▶ WHAT YOU NEED TO DO
Within the entries below, find the portion that opens with the line containing "IC23: XNOR (in" and closes with the line containing "IC14: NOR (in". Retype that portion exactly and only.

^^^^^^^^^^^^^^^^

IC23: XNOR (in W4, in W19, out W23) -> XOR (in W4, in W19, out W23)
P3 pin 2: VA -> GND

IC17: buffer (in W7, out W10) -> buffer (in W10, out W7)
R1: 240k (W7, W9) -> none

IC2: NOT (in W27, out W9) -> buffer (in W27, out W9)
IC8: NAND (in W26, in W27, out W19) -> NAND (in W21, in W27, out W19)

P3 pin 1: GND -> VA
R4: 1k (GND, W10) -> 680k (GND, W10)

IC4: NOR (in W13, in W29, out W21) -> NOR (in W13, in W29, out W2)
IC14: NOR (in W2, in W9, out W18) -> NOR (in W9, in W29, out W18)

^^^^^^^^^^^^^^^^

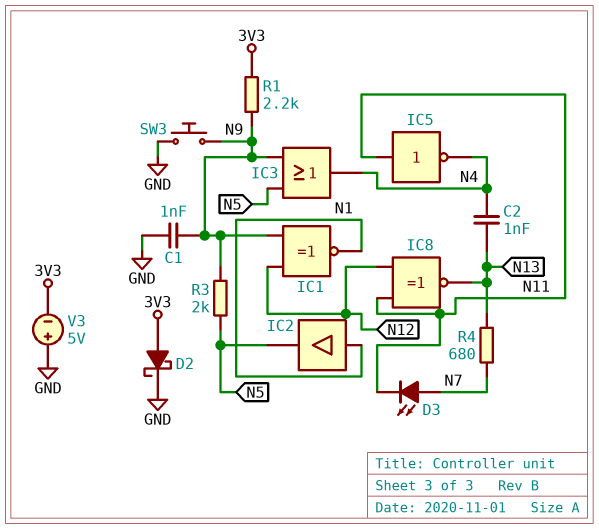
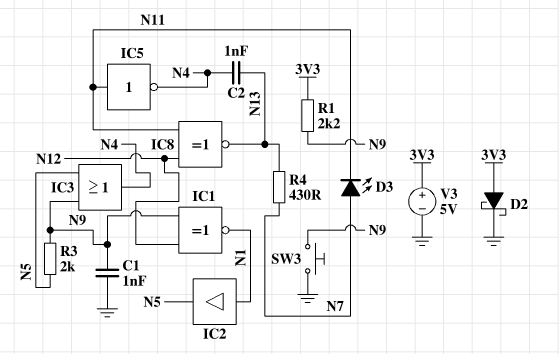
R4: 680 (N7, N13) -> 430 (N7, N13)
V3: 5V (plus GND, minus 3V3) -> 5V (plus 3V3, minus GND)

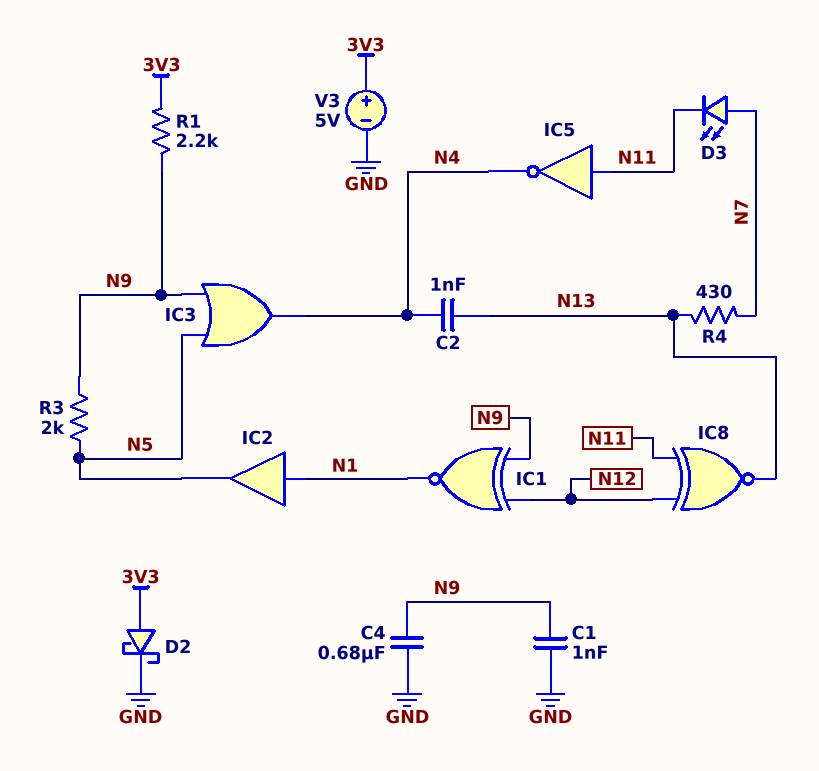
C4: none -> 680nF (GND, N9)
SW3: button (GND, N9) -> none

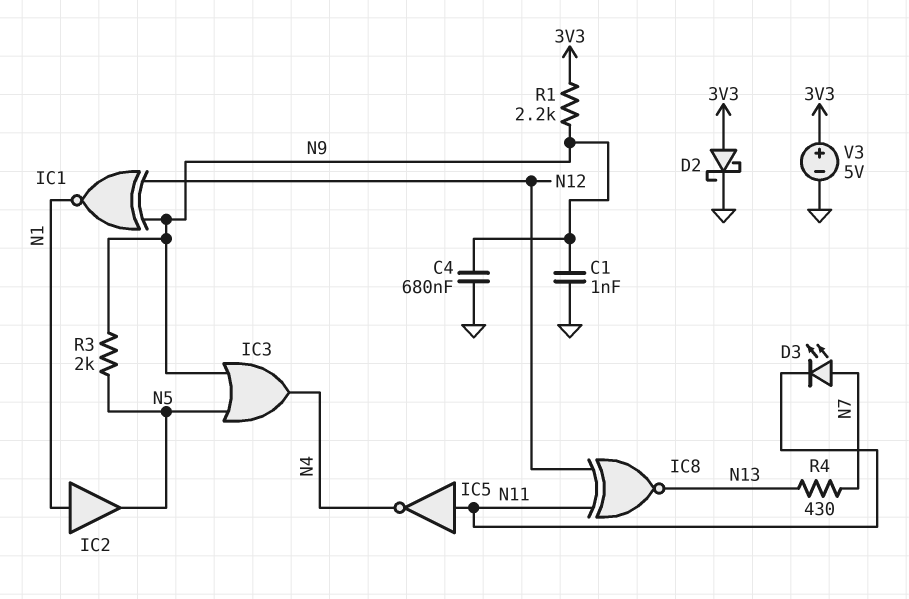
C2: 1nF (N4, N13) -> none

^^^^^^^^^^^^^^^^

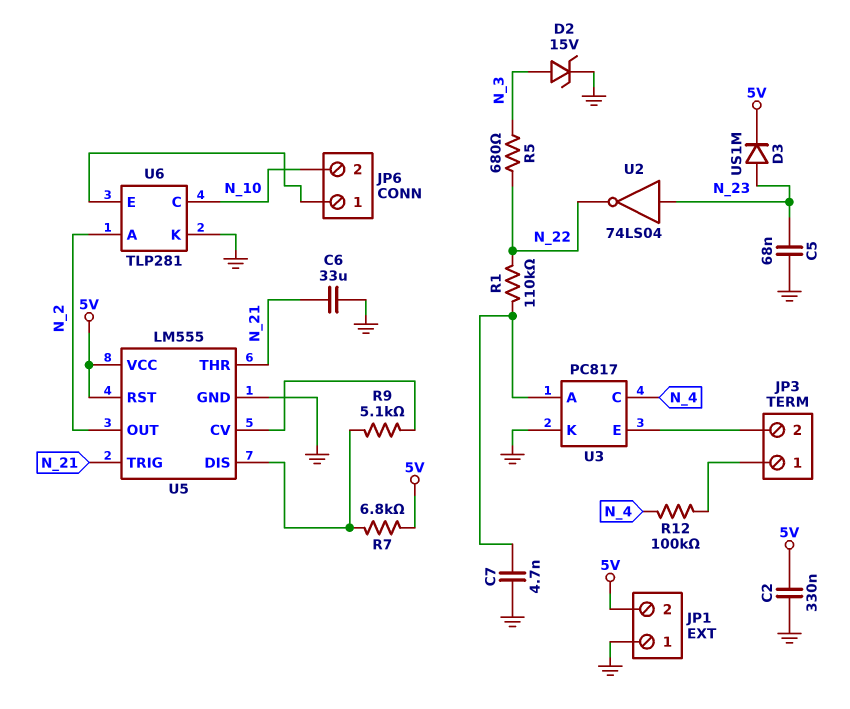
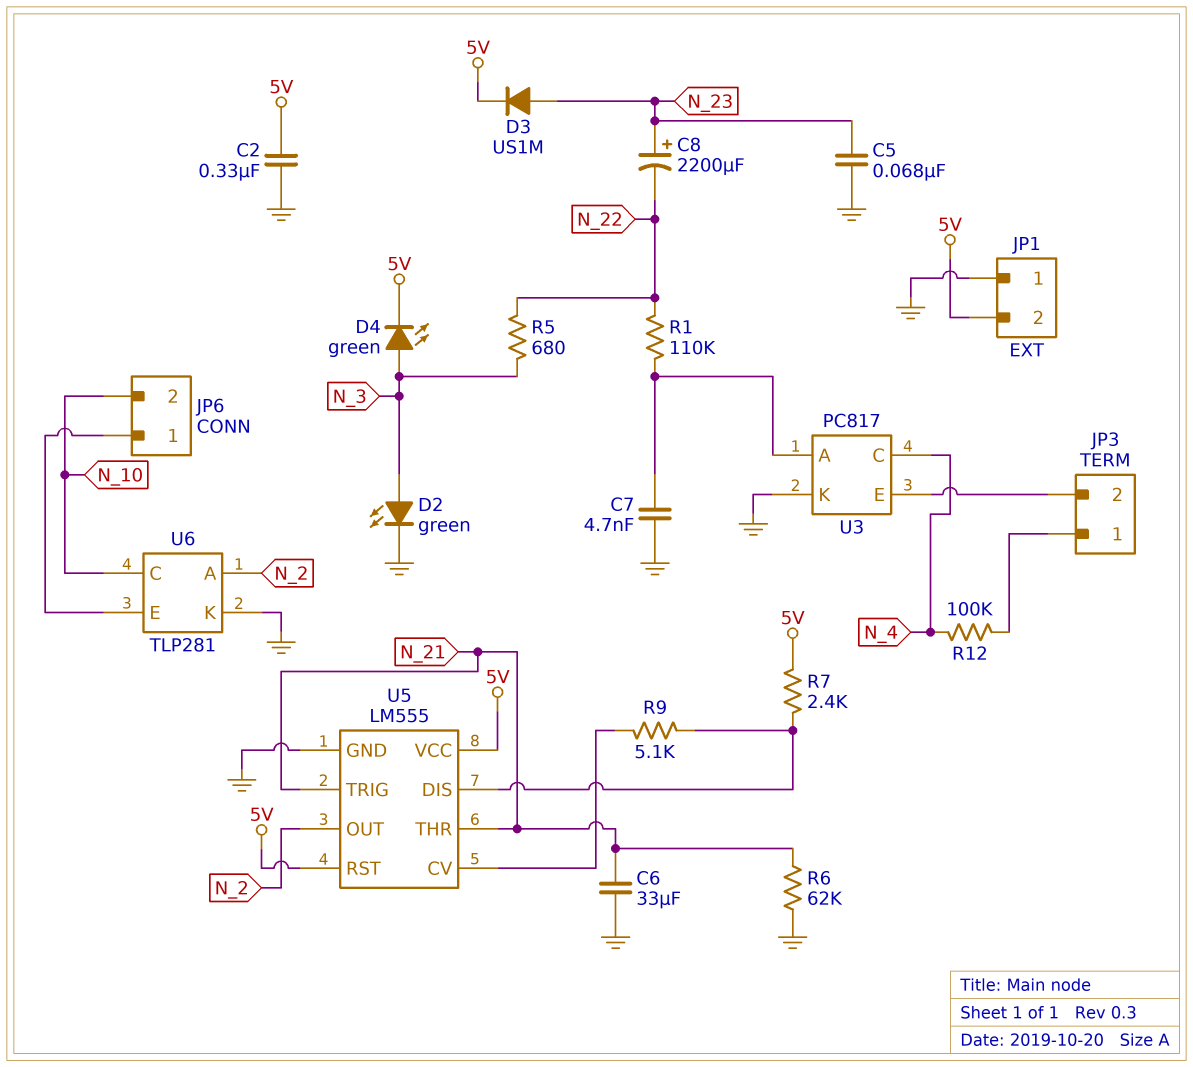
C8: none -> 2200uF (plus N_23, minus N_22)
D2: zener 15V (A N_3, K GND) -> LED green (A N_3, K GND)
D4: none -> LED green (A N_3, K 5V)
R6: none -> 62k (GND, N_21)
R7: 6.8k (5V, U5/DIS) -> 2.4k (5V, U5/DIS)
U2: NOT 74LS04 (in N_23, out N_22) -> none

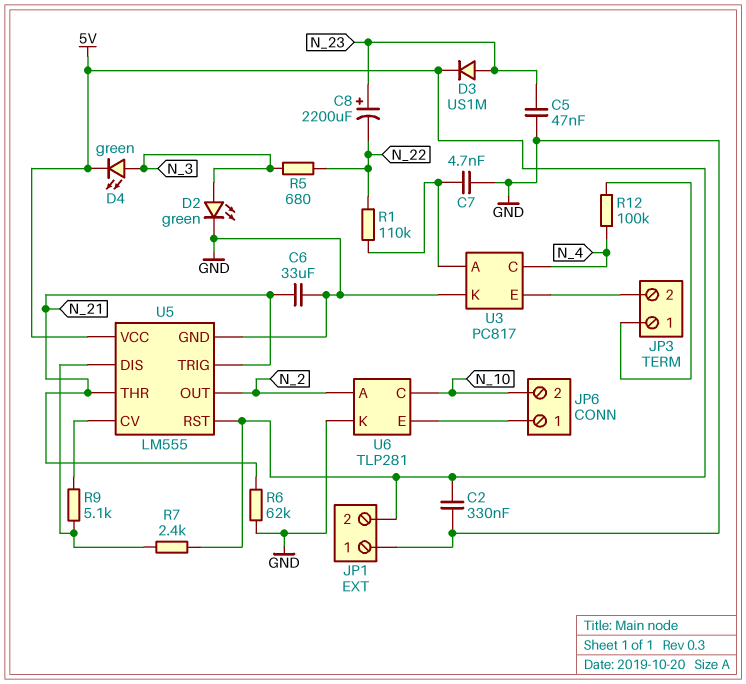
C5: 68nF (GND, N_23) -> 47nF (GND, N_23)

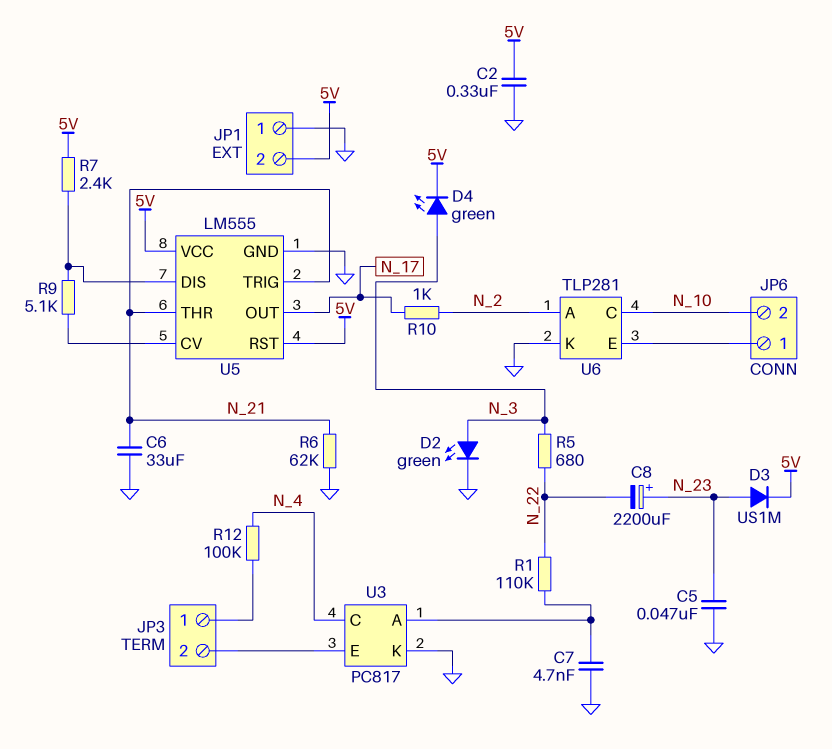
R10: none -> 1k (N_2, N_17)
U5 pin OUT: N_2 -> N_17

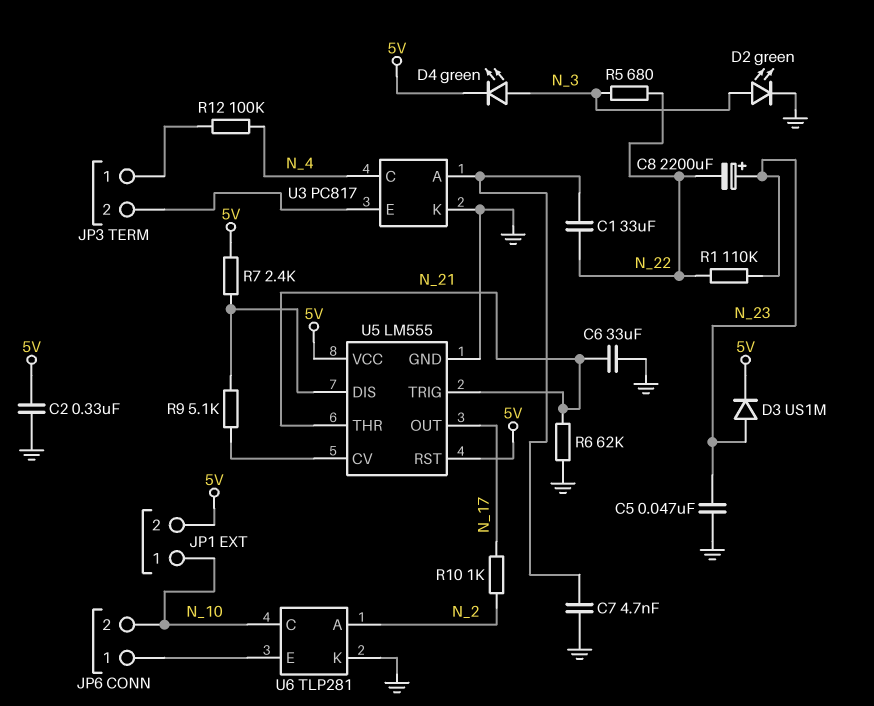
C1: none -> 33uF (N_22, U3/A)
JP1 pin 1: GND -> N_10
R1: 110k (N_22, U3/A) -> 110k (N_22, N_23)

^^^^^^^^^^^^^^^^

▶ PROBLEM SOLUTION
IC23: XNOR (in W4, in W19, out W23) -> XOR (in W4, in W19, out W23)
P3 pin 2: VA -> GND

IC17: buffer (in W7, out W10) -> buffer (in W10, out W7)
R1: 240k (W7, W9) -> none

IC2: NOT (in W27, out W9) -> buffer (in W27, out W9)
IC8: NAND (in W26, in W27, out W19) -> NAND (in W21, in W27, out W19)

P3 pin 1: GND -> VA
R4: 1k (GND, W10) -> 680k (GND, W10)

IC4: NOR (in W13, in W29, out W21) -> NOR (in W13, in W29, out W2)
IC14: NOR (in W2, in W9, out W18) -> NOR (in W9, in W29, out W18)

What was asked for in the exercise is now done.